[Start of Attachment]

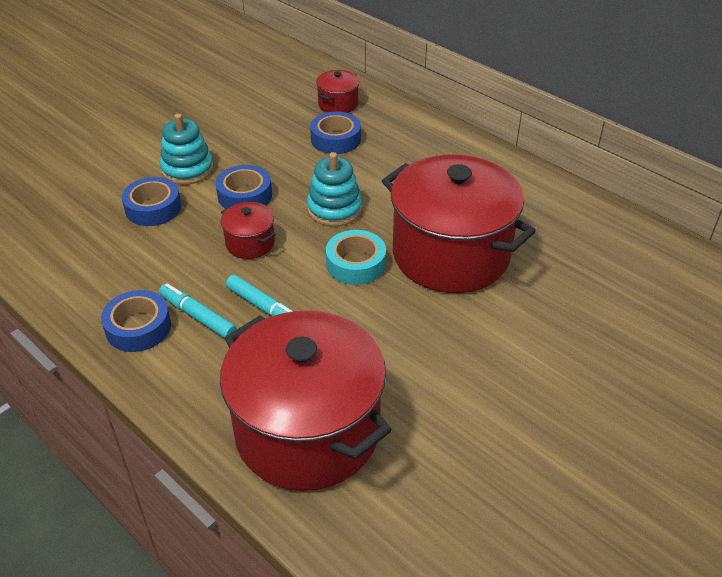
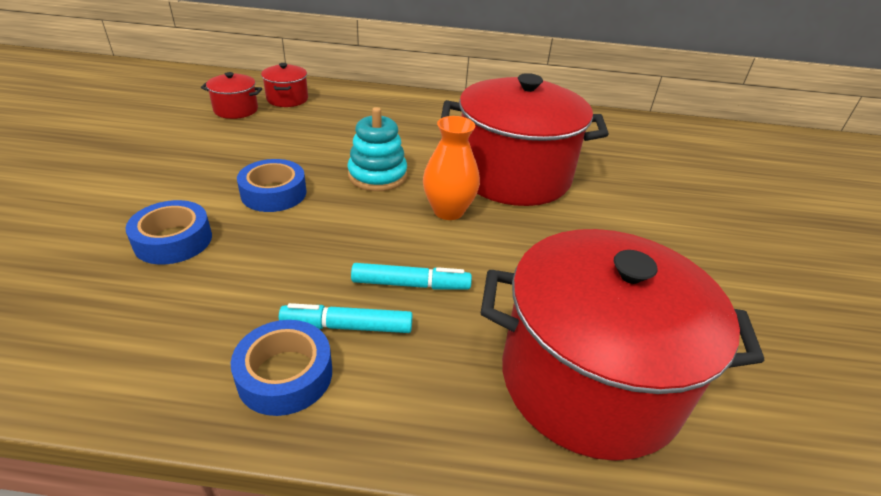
camera: 40 degrees left, 5 degrees down
(187, 169) = (180, 191): turquoise stacking toy -> none
(250, 243) = (327, 232): red pot -> red pot (236, 110)
(335, 139) = (315, 124): blue tape -> none
(356, 264) = (448, 211): turquoise tape -> orange vase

[End of Attachment]

Everything from the line that contains "(335, 139) = (315, 124): blue tape -> none" through the end of the records must be duplicated exactly, and nothing outside that range.

(335, 139) = (315, 124): blue tape -> none
(356, 264) = (448, 211): turquoise tape -> orange vase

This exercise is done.